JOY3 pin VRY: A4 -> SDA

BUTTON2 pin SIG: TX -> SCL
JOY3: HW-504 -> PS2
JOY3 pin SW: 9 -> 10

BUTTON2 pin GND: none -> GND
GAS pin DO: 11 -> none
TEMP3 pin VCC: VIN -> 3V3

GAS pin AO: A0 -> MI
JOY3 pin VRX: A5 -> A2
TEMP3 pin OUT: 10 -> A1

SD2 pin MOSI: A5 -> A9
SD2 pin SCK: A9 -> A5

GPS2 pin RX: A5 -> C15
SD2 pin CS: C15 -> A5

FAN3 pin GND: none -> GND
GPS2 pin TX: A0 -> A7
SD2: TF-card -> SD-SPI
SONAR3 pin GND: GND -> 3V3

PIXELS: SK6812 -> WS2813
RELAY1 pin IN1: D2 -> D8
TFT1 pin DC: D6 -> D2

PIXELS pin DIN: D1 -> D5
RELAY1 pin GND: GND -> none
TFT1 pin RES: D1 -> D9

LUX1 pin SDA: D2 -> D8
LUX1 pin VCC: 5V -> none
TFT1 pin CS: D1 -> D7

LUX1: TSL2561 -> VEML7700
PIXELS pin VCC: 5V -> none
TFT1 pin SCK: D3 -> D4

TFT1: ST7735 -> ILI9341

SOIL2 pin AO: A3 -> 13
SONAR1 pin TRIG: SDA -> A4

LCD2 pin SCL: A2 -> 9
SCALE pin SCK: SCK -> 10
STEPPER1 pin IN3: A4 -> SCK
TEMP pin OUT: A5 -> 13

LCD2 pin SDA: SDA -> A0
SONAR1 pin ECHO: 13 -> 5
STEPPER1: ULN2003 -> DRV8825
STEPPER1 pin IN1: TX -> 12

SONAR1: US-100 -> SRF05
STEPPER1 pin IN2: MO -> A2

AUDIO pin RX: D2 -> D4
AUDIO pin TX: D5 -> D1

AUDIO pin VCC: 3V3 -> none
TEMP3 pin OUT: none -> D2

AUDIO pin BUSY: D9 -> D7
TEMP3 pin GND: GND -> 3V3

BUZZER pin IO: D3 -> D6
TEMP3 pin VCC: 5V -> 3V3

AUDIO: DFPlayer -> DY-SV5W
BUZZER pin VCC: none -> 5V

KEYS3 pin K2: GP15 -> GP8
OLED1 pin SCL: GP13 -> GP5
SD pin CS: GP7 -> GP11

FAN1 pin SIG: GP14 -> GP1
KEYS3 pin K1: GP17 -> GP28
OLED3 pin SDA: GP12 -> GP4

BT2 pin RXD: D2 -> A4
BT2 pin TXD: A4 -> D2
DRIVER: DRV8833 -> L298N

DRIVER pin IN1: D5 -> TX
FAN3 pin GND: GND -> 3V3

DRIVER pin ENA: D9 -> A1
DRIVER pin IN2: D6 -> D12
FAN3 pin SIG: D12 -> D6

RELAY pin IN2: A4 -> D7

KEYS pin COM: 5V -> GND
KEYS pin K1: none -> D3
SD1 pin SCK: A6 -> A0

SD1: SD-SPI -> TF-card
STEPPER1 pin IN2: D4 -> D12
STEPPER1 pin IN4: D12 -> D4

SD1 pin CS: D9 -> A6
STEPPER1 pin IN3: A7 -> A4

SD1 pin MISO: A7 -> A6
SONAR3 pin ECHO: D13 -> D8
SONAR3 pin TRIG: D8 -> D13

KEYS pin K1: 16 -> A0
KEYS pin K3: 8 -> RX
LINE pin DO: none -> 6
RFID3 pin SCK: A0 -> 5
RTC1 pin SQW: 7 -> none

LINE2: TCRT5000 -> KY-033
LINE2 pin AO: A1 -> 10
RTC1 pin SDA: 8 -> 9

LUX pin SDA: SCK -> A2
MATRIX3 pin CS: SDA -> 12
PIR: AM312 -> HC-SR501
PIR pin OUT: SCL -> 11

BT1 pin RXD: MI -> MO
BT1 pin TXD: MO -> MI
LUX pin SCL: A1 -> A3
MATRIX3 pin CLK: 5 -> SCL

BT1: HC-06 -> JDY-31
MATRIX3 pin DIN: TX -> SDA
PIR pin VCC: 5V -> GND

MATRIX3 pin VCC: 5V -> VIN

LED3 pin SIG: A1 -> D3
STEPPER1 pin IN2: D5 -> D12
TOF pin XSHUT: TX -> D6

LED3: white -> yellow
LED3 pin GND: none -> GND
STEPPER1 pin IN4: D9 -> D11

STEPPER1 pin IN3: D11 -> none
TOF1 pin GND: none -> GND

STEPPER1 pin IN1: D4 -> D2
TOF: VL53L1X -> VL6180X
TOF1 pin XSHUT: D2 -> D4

========================================

### WHAT IS NEEDED
Above are the records; retype them all without a single difference.

### SOLUTION FOR THIS EXERCISE
JOY3 pin VRY: A4 -> SDA

BUTTON2 pin SIG: TX -> SCL
JOY3: HW-504 -> PS2
JOY3 pin SW: 9 -> 10

BUTTON2 pin GND: none -> GND
GAS pin DO: 11 -> none
TEMP3 pin VCC: VIN -> 3V3

GAS pin AO: A0 -> MI
JOY3 pin VRX: A5 -> A2
TEMP3 pin OUT: 10 -> A1

SD2 pin MOSI: A5 -> A9
SD2 pin SCK: A9 -> A5

GPS2 pin RX: A5 -> C15
SD2 pin CS: C15 -> A5

FAN3 pin GND: none -> GND
GPS2 pin TX: A0 -> A7
SD2: TF-card -> SD-SPI
SONAR3 pin GND: GND -> 3V3

PIXELS: SK6812 -> WS2813
RELAY1 pin IN1: D2 -> D8
TFT1 pin DC: D6 -> D2

PIXELS pin DIN: D1 -> D5
RELAY1 pin GND: GND -> none
TFT1 pin RES: D1 -> D9

LUX1 pin SDA: D2 -> D8
LUX1 pin VCC: 5V -> none
TFT1 pin CS: D1 -> D7

LUX1: TSL2561 -> VEML7700
PIXELS pin VCC: 5V -> none
TFT1 pin SCK: D3 -> D4

TFT1: ST7735 -> ILI9341

SOIL2 pin AO: A3 -> 13
SONAR1 pin TRIG: SDA -> A4

LCD2 pin SCL: A2 -> 9
SCALE pin SCK: SCK -> 10
STEPPER1 pin IN3: A4 -> SCK
TEMP pin OUT: A5 -> 13

LCD2 pin SDA: SDA -> A0
SONAR1 pin ECHO: 13 -> 5
STEPPER1: ULN2003 -> DRV8825
STEPPER1 pin IN1: TX -> 12

SONAR1: US-100 -> SRF05
STEPPER1 pin IN2: MO -> A2

AUDIO pin RX: D2 -> D4
AUDIO pin TX: D5 -> D1

AUDIO pin VCC: 3V3 -> none
TEMP3 pin OUT: none -> D2

AUDIO pin BUSY: D9 -> D7
TEMP3 pin GND: GND -> 3V3

BUZZER pin IO: D3 -> D6
TEMP3 pin VCC: 5V -> 3V3

AUDIO: DFPlayer -> DY-SV5W
BUZZER pin VCC: none -> 5V

KEYS3 pin K2: GP15 -> GP8
OLED1 pin SCL: GP13 -> GP5
SD pin CS: GP7 -> GP11

FAN1 pin SIG: GP14 -> GP1
KEYS3 pin K1: GP17 -> GP28
OLED3 pin SDA: GP12 -> GP4

BT2 pin RXD: D2 -> A4
BT2 pin TXD: A4 -> D2
DRIVER: DRV8833 -> L298N

DRIVER pin IN1: D5 -> TX
FAN3 pin GND: GND -> 3V3

DRIVER pin ENA: D9 -> A1
DRIVER pin IN2: D6 -> D12
FAN3 pin SIG: D12 -> D6

RELAY pin IN2: A4 -> D7

KEYS pin COM: 5V -> GND
KEYS pin K1: none -> D3
SD1 pin SCK: A6 -> A0

SD1: SD-SPI -> TF-card
STEPPER1 pin IN2: D4 -> D12
STEPPER1 pin IN4: D12 -> D4

SD1 pin CS: D9 -> A6
STEPPER1 pin IN3: A7 -> A4

SD1 pin MISO: A7 -> A6
SONAR3 pin ECHO: D13 -> D8
SONAR3 pin TRIG: D8 -> D13

KEYS pin K1: 16 -> A0
KEYS pin K3: 8 -> RX
LINE pin DO: none -> 6
RFID3 pin SCK: A0 -> 5
RTC1 pin SQW: 7 -> none

LINE2: TCRT5000 -> KY-033
LINE2 pin AO: A1 -> 10
RTC1 pin SDA: 8 -> 9

LUX pin SDA: SCK -> A2
MATRIX3 pin CS: SDA -> 12
PIR: AM312 -> HC-SR501
PIR pin OUT: SCL -> 11

BT1 pin RXD: MI -> MO
BT1 pin TXD: MO -> MI
LUX pin SCL: A1 -> A3
MATRIX3 pin CLK: 5 -> SCL

BT1: HC-06 -> JDY-31
MATRIX3 pin DIN: TX -> SDA
PIR pin VCC: 5V -> GND

MATRIX3 pin VCC: 5V -> VIN

LED3 pin SIG: A1 -> D3
STEPPER1 pin IN2: D5 -> D12
TOF pin XSHUT: TX -> D6

LED3: white -> yellow
LED3 pin GND: none -> GND
STEPPER1 pin IN4: D9 -> D11

STEPPER1 pin IN3: D11 -> none
TOF1 pin GND: none -> GND

STEPPER1 pin IN1: D4 -> D2
TOF: VL53L1X -> VL6180X
TOF1 pin XSHUT: D2 -> D4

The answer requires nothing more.